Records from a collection

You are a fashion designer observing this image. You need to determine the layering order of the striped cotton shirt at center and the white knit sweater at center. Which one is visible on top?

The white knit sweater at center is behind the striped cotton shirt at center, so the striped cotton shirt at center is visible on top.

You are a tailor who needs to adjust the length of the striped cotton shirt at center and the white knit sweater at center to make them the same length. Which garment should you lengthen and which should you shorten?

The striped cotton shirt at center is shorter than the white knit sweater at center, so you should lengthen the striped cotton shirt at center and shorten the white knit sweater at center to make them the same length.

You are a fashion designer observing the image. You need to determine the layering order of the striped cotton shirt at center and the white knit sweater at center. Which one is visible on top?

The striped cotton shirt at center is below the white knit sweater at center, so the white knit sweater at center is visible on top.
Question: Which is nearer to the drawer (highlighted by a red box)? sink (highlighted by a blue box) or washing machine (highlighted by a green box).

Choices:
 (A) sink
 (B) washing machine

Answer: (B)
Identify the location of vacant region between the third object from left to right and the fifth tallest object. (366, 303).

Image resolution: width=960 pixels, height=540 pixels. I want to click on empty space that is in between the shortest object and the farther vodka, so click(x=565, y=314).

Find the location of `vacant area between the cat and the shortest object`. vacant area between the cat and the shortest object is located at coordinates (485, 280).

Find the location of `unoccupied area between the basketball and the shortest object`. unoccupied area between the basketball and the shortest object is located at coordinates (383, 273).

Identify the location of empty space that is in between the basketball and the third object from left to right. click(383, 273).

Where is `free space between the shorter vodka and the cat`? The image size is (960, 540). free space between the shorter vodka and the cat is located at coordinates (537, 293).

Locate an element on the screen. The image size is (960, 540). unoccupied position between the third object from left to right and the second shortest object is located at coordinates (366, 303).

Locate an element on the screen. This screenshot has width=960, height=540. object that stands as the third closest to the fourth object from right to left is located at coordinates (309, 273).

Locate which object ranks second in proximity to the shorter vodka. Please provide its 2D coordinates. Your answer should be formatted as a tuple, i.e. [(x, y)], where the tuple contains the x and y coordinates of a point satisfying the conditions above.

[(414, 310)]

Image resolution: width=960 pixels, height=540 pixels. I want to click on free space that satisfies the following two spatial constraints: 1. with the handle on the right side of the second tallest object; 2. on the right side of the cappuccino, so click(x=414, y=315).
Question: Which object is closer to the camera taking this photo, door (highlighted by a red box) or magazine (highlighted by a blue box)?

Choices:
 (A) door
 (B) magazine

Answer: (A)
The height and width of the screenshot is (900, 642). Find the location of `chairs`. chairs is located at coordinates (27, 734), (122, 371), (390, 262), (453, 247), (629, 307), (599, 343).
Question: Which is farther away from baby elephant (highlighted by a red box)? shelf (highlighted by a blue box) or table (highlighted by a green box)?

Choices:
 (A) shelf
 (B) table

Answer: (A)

EXERCISE PROMPT -
Recast all of the lines above as a Markdown table with a "Row" column that numbers each one and a "Line" column that holds its text. Skip the blank lines.

ANSWER TO THIS PROBLEM -
| Row | Line |
|---|---|
| 1 | You are a fashion designer observing this image. You need to determine the layering order of the striped cotton shirt at center and the white knit sweater at center. Which one is visible on top? |
| 2 | The white knit sweater at center is behind the striped cotton shirt at center, so the striped cotton shirt at center is visible on top. |
| 3 | You are a tailor who needs to adjust the length of the striped cotton shirt at center and the white knit sweater at center to make them the same length. Which garment should you lengthen and which should you shorten? |
| 4 | The striped cotton shirt at center is shorter than the white knit sweater at center, so you should lengthen the striped cotton shirt at center and shorten the white knit sweater at center to make them the same length. |
| 5 | You are a fashion designer observing the image. You need to determine the layering order of the striped cotton shirt at center and the white knit sweater at center. Which one is visible on top? |
| 6 | The striped cotton shirt at center is below the white knit sweater at center, so the white knit sweater at center is visible on top. |
| 7 | Question: Which is nearer to the drawer (highlighted by a red box)? sink (highlighted by a blue box) or washing machine (highlighted by a green box). |
| 8 | Choices: |
| 9 |  (A) sink |
| 10 |  (B) washing machine |
| 11 | Answer: (B) |
| 12 | Identify the location of vacant region between the third object from left to right and the fifth tallest object. (366, 303). |
| 13 | Image resolution: width=960 pixels, height=540 pixels. I want to click on empty space that is in between the shortest object and the farther vodka, so click(x=565, y=314). |
| 14 | Find the location of `vacant area between the cat and the shortest object`. vacant area between the cat and the shortest object is located at coordinates (485, 280). |
| 15 | Find the location of `unoccupied area between the basketball and the shortest object`. unoccupied area between the basketball and the shortest object is located at coordinates (383, 273). |
| 16 | Identify the location of empty space that is in between the basketball and the third object from left to right. click(383, 273). |
| 17 | Where is `free space between the shorter vodka and the cat`? The image size is (960, 540). free space between the shorter vodka and the cat is located at coordinates (537, 293). |
| 18 | Locate an element on the screen. The image size is (960, 540). unoccupied position between the third object from left to right and the second shortest object is located at coordinates (366, 303). |
| 19 | Locate an element on the screen. This screenshot has width=960, height=540. object that stands as the third closest to the fourth object from right to left is located at coordinates (309, 273). |
| 20 | Locate which object ranks second in proximity to the shorter vodka. Please provide its 2D coordinates. Your answer should be formatted as a tuple, i.e. [(x, y)], where the tuple contains the x and y coordinates of a point satisfying the conditions above. |
| 21 | [(414, 310)] |
| 22 | Image resolution: width=960 pixels, height=540 pixels. I want to click on free space that satisfies the following two spatial constraints: 1. with the handle on the right side of the second tallest object; 2. on the right side of the cappuccino, so click(x=414, y=315). |
| 23 | Question: Which object is closer to the camera taking this photo, door (highlighted by a red box) or magazine (highlighted by a blue box)? |
| 24 | Choices: |
| 25 |  (A) door |
| 26 |  (B) magazine |
| 27 | Answer: (A) |
| 28 | The height and width of the screenshot is (900, 642). Find the location of `chairs`. chairs is located at coordinates (27, 734), (122, 371), (390, 262), (453, 247), (629, 307), (599, 343). |
| 29 | Question: Which is farther away from baby elephant (highlighted by a red box)? shelf (highlighted by a blue box) or table (highlighted by a green box)? |
| 30 | Choices: |
| 31 |  (A) shelf |
| 32 |  (B) table |
| 33 | Answer: (A) |